▸ **WHAT YOU NEED TO DO**
For each line below that contains the string "white", copy that line.

=== Begin Enclosure ===

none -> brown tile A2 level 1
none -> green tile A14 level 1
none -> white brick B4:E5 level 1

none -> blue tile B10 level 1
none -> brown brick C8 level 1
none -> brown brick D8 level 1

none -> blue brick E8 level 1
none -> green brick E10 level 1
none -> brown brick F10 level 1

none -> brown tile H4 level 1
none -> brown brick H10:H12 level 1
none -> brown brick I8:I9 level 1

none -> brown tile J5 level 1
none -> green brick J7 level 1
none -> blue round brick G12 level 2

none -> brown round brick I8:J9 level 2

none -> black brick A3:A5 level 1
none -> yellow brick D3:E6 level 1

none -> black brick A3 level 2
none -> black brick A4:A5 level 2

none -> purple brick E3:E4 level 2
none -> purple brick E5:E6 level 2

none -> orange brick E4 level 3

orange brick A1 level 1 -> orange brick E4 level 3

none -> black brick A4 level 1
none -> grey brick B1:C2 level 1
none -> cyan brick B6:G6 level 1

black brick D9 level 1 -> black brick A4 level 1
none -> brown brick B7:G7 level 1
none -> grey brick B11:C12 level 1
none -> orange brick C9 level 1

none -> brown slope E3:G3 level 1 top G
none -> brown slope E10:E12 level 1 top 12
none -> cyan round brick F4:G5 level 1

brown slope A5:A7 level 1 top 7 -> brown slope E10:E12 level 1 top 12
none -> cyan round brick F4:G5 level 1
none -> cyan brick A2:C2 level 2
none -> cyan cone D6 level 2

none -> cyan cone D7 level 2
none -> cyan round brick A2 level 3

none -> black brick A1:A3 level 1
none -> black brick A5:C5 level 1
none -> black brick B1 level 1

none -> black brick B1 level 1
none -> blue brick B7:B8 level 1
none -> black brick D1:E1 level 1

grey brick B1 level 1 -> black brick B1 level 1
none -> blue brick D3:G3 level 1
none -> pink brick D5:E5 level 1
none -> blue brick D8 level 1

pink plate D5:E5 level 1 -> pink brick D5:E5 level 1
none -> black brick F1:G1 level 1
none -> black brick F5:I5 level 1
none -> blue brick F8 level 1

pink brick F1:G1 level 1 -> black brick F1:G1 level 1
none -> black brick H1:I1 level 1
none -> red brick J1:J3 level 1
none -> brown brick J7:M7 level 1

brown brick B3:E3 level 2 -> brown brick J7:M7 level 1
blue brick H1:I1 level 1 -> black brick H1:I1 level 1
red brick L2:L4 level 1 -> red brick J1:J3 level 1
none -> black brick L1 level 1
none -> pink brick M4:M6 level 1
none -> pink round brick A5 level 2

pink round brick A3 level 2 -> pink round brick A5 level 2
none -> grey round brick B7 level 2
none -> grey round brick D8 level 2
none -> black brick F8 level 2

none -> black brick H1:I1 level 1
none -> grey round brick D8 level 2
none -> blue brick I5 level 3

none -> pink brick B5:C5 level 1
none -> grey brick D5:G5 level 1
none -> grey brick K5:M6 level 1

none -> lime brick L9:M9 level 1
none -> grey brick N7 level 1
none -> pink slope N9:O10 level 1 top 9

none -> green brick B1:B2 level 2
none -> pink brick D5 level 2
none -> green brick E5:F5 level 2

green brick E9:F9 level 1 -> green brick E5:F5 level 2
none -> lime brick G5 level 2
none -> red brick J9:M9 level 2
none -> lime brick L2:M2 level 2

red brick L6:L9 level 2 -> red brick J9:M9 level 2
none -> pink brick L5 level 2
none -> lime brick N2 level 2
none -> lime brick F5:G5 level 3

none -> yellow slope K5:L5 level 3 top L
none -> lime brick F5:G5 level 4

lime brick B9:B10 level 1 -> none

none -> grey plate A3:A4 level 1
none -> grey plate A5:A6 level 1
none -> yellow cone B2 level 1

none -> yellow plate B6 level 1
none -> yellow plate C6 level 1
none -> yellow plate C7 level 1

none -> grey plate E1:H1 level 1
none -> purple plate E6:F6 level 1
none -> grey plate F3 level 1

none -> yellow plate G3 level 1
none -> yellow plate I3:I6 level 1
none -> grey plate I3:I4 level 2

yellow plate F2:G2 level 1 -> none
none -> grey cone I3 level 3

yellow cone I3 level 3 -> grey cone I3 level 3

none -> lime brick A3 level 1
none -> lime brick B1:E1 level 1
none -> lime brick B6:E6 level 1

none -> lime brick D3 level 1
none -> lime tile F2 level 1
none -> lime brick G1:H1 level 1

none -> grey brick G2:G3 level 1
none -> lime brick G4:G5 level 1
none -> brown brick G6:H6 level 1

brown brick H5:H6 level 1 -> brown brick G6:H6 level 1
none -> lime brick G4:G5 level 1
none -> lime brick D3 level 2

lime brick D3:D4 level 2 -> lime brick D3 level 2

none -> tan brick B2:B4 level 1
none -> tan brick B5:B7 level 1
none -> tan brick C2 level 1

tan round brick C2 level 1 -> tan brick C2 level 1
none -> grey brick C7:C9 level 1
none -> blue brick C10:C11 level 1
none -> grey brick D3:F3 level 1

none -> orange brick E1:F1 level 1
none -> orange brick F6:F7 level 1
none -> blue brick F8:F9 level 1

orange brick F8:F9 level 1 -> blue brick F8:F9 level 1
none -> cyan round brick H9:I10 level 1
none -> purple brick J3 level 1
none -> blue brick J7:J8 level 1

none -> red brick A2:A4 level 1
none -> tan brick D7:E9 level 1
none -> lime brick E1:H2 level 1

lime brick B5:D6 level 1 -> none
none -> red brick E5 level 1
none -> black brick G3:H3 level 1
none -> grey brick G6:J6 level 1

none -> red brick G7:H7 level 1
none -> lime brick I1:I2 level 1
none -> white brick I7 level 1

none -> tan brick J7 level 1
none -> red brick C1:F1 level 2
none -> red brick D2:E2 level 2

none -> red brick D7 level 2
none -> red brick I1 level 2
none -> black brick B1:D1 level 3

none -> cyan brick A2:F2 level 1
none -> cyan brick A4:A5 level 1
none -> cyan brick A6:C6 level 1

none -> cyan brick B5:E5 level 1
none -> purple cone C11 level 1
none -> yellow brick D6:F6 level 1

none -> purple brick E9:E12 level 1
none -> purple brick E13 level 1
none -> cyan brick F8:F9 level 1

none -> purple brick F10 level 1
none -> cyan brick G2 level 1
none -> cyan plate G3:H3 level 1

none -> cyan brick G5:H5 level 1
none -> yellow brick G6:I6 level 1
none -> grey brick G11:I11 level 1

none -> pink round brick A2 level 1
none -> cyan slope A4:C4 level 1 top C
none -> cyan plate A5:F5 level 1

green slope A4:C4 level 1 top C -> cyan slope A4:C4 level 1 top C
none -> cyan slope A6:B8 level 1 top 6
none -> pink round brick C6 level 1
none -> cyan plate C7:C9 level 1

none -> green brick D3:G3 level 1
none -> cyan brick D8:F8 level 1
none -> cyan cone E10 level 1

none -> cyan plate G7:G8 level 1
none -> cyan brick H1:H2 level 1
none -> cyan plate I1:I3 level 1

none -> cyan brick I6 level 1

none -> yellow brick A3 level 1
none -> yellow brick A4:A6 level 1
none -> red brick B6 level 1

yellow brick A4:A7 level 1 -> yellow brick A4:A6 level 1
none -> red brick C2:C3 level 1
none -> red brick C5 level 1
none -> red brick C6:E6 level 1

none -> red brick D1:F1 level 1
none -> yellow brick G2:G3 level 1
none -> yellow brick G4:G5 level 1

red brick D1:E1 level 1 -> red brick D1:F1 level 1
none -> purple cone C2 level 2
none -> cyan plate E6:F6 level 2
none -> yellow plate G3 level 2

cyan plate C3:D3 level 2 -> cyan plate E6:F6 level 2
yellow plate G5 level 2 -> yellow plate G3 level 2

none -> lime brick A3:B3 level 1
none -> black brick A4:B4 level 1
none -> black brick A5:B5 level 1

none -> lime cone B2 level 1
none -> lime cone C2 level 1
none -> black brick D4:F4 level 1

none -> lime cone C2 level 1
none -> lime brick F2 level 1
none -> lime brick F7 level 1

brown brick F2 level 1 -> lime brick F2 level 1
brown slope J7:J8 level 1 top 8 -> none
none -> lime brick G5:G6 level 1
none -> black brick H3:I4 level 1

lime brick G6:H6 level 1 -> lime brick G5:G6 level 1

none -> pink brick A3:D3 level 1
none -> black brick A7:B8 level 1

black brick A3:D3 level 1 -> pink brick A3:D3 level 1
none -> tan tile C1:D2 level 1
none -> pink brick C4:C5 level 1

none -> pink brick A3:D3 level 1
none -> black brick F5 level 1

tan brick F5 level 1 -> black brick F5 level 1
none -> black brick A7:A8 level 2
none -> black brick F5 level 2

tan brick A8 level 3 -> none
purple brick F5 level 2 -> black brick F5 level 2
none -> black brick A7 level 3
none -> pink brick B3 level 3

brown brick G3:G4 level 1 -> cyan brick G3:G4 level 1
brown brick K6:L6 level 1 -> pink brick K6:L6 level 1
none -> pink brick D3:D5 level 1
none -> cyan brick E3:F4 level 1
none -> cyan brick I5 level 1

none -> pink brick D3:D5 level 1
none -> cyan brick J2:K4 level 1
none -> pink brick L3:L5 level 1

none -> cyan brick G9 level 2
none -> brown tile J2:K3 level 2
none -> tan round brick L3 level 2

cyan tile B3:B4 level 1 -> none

=== End Enclosure ===

▸ **SOLUTION BELOW**
none -> white brick B4:E5 level 1
none -> white brick I7 level 1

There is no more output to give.